(Data entries)
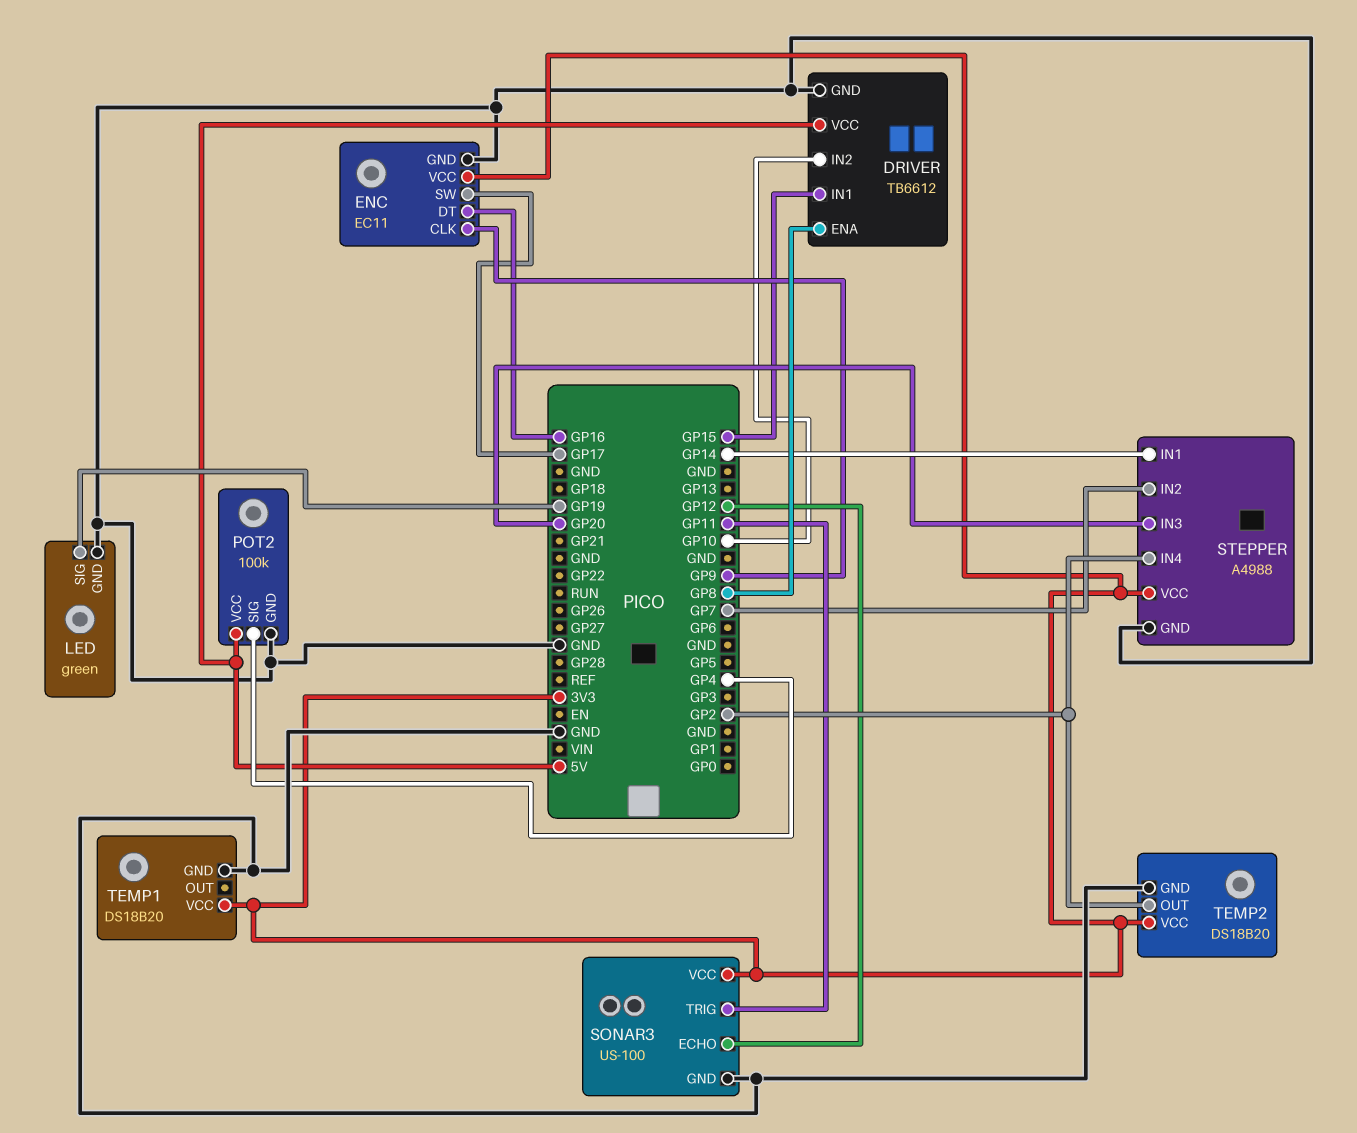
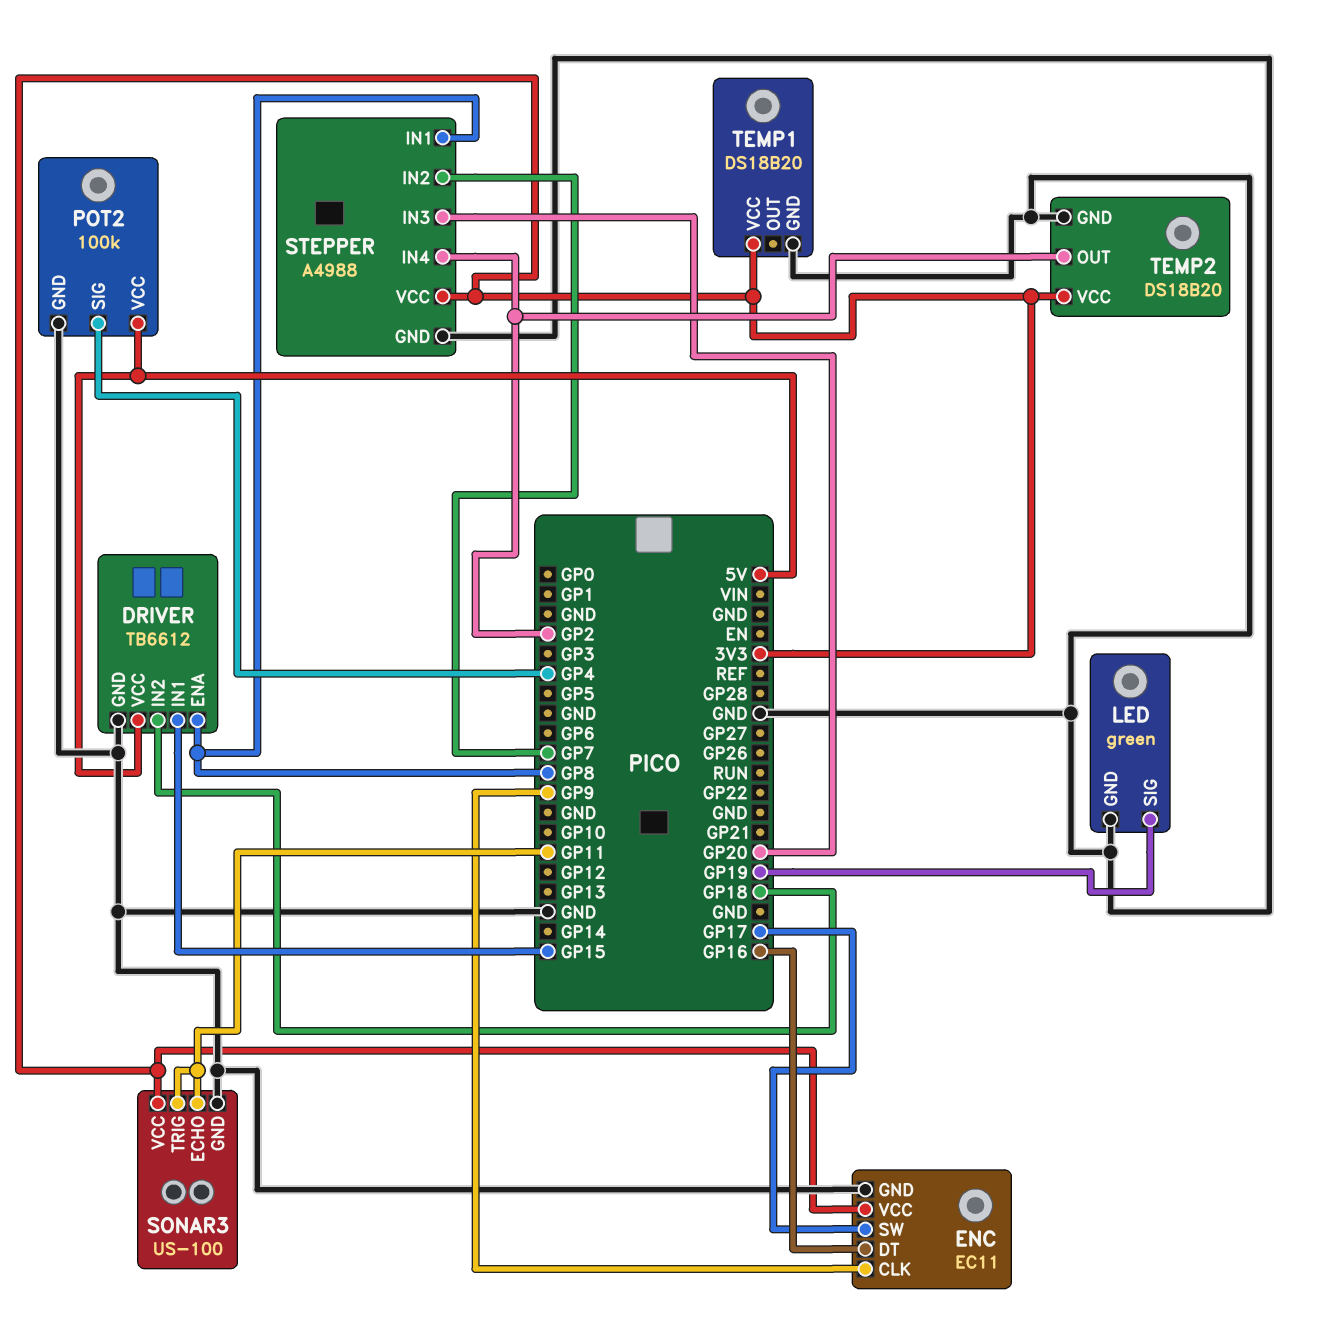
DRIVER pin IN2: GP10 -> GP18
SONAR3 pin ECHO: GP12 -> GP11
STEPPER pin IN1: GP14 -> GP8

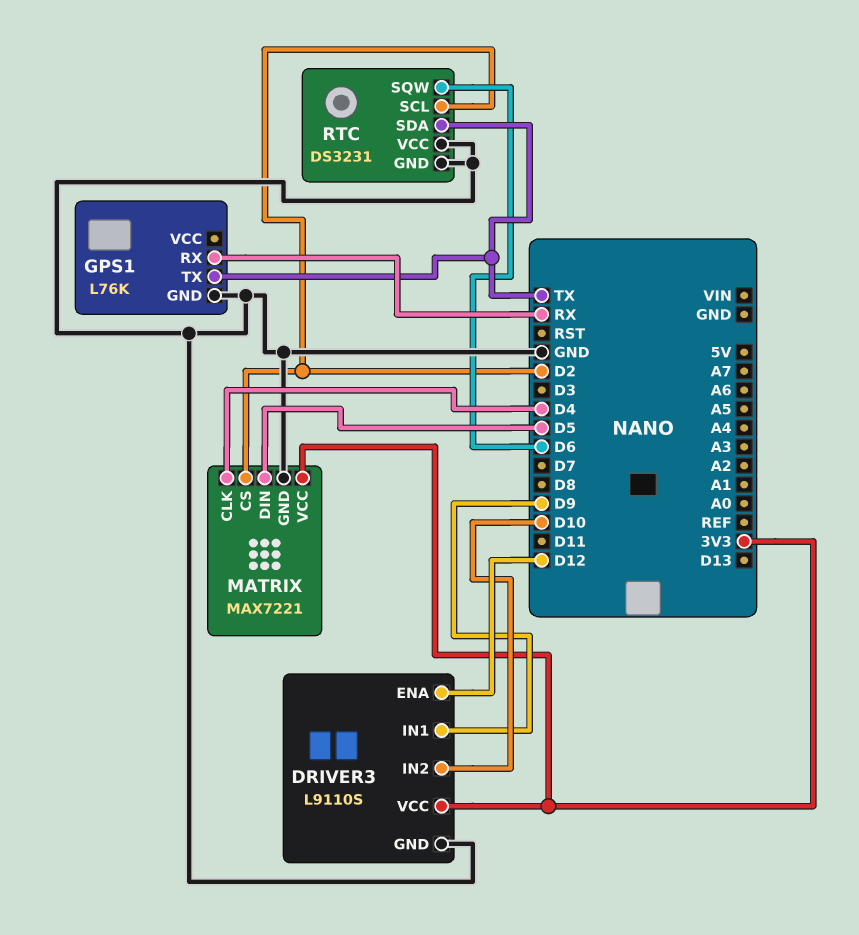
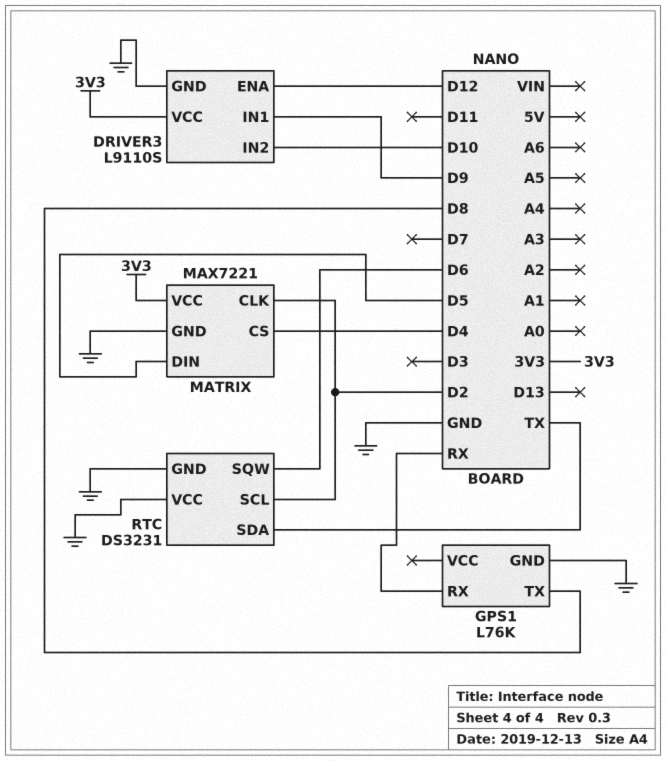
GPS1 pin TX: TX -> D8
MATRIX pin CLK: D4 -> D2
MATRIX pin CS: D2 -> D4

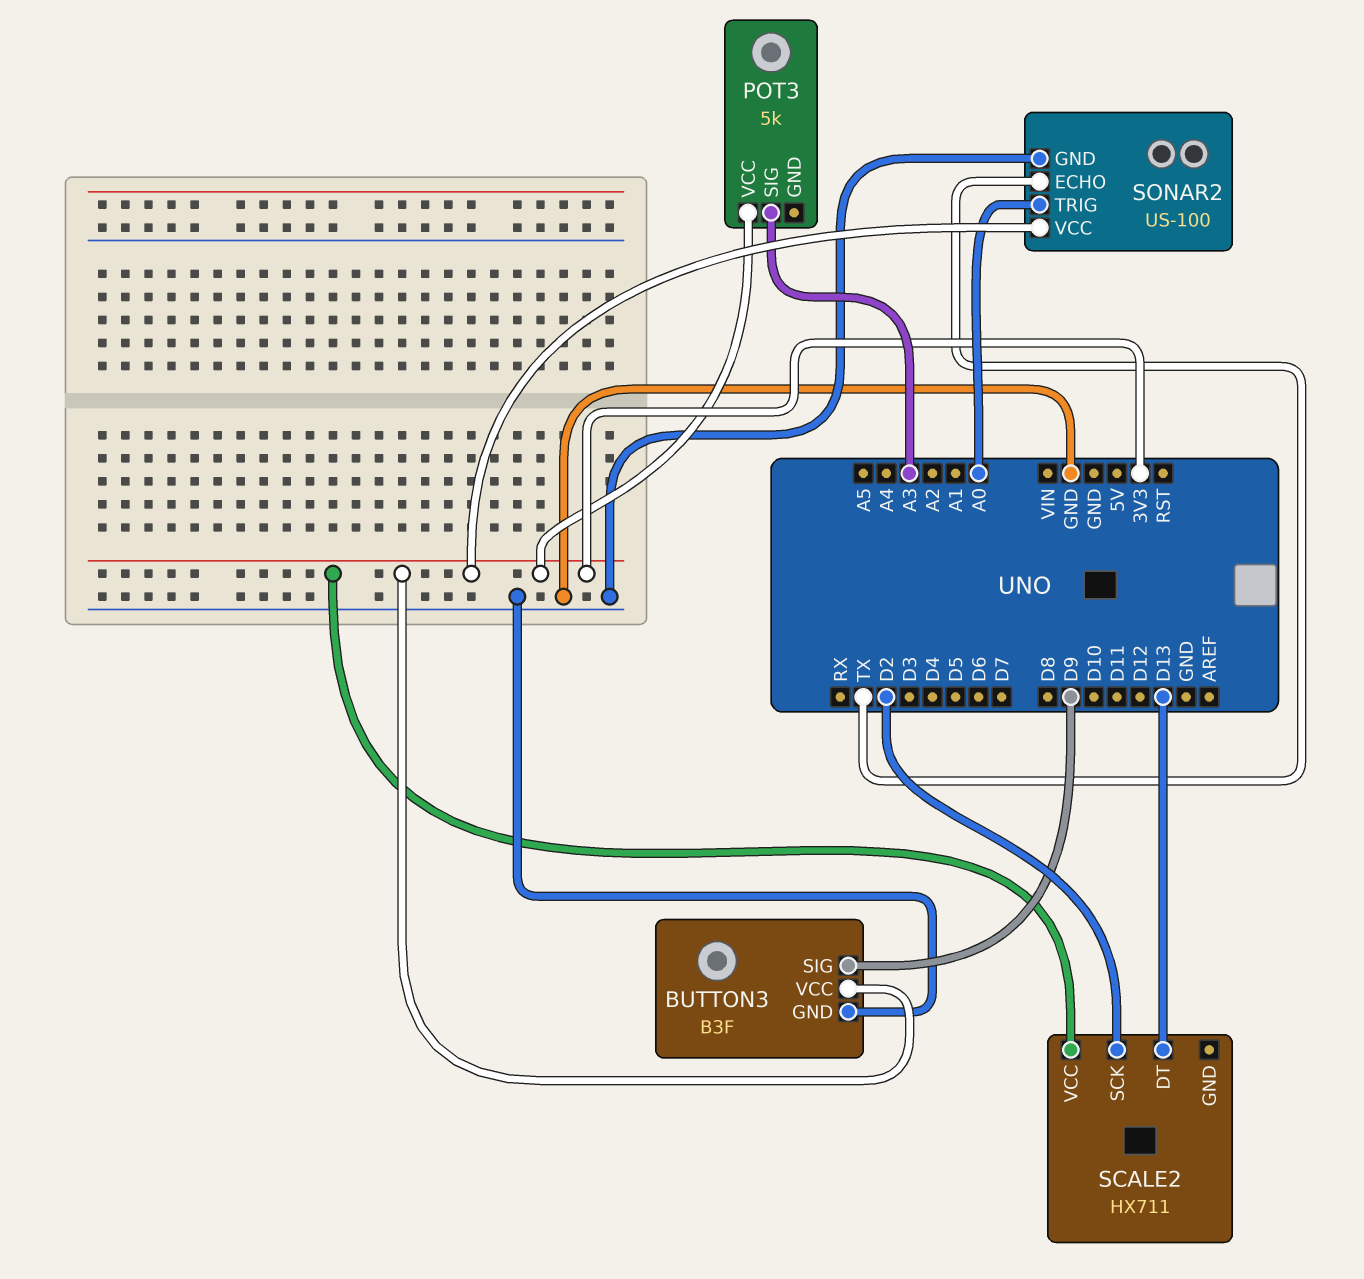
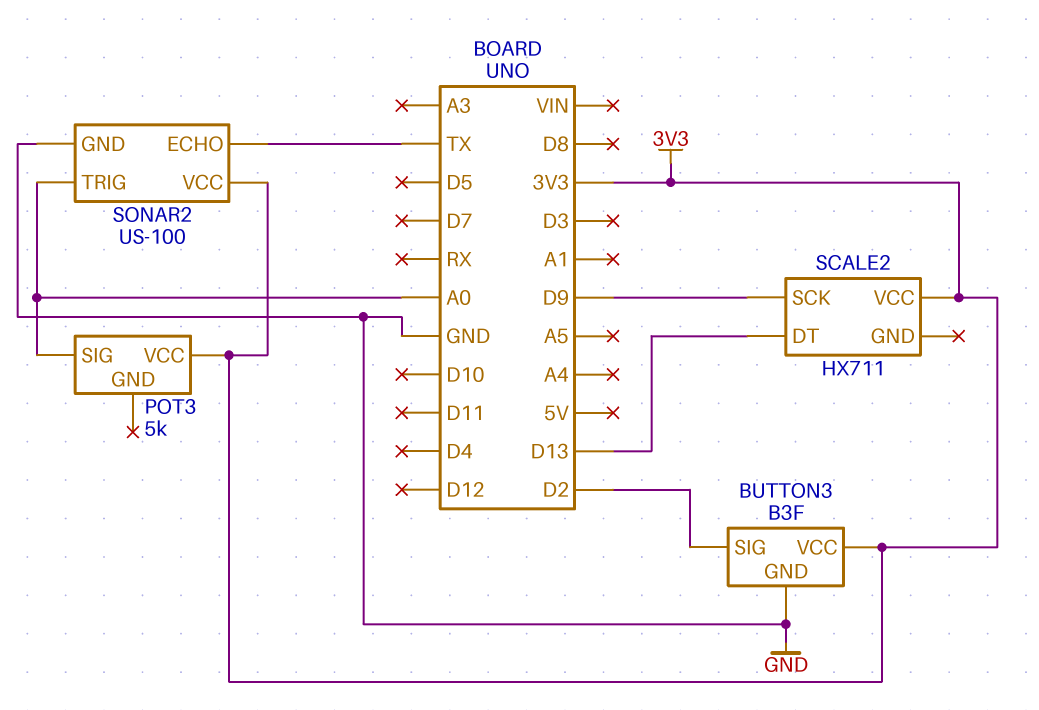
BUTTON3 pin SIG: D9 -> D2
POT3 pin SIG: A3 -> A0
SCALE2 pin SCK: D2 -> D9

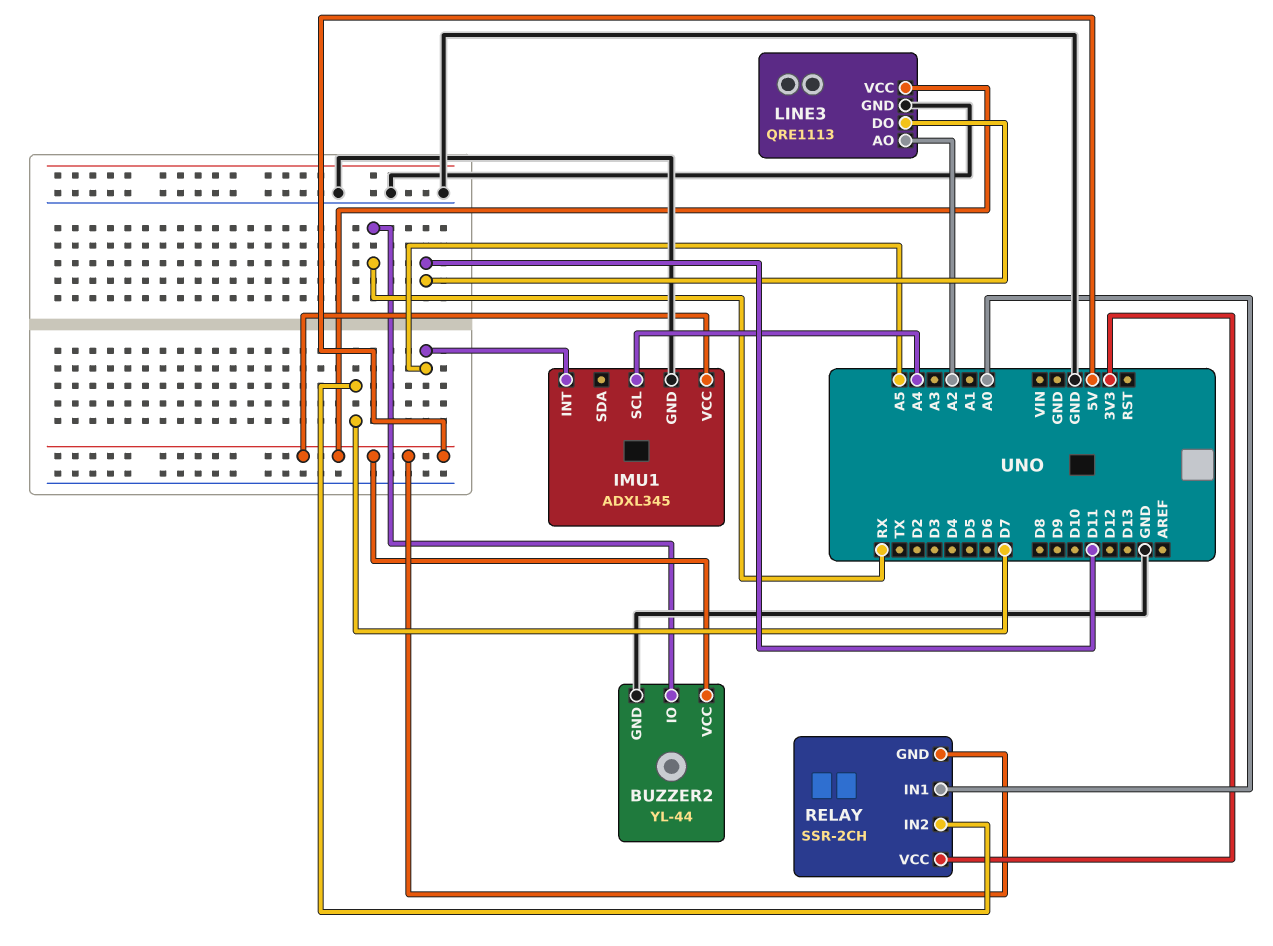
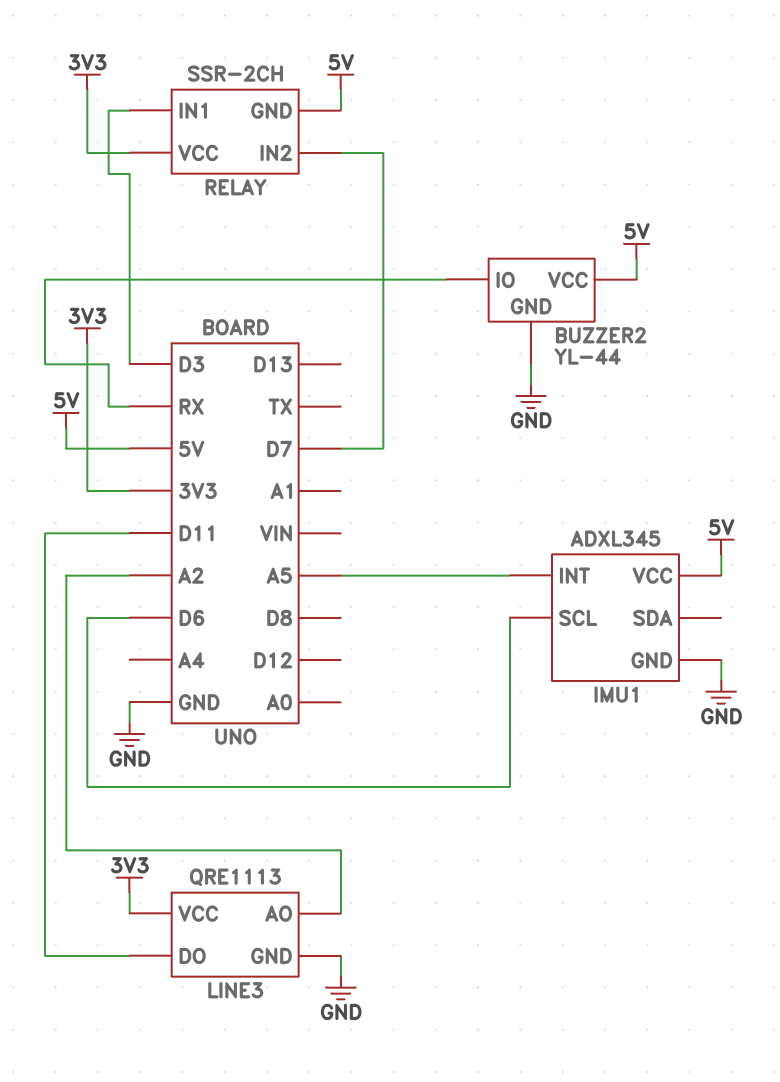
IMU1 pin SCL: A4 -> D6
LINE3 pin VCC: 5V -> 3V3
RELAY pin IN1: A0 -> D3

● Task directions
Copy all lines of the records in which the string "MATRIX" can be found.

● Answer to the exercise
MATRIX pin CLK: D4 -> D2
MATRIX pin CS: D2 -> D4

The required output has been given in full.